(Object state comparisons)
══════

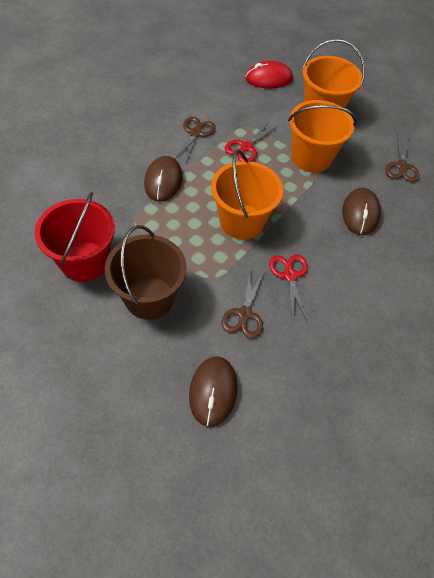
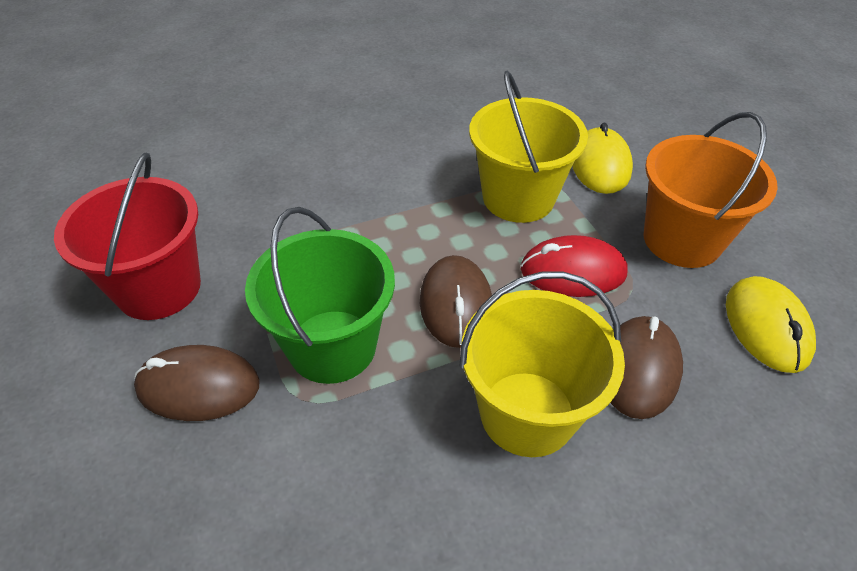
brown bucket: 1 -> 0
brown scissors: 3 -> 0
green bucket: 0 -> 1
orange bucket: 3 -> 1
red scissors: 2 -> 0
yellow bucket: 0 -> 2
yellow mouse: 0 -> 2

══════

■ Task requirements ■
Leaving all pictures aside, quote each record exactly.

■ Exercise result ■
brown bucket: 1 -> 0
brown scissors: 3 -> 0
green bucket: 0 -> 1
orange bucket: 3 -> 1
red scissors: 2 -> 0
yellow bucket: 0 -> 2
yellow mouse: 0 -> 2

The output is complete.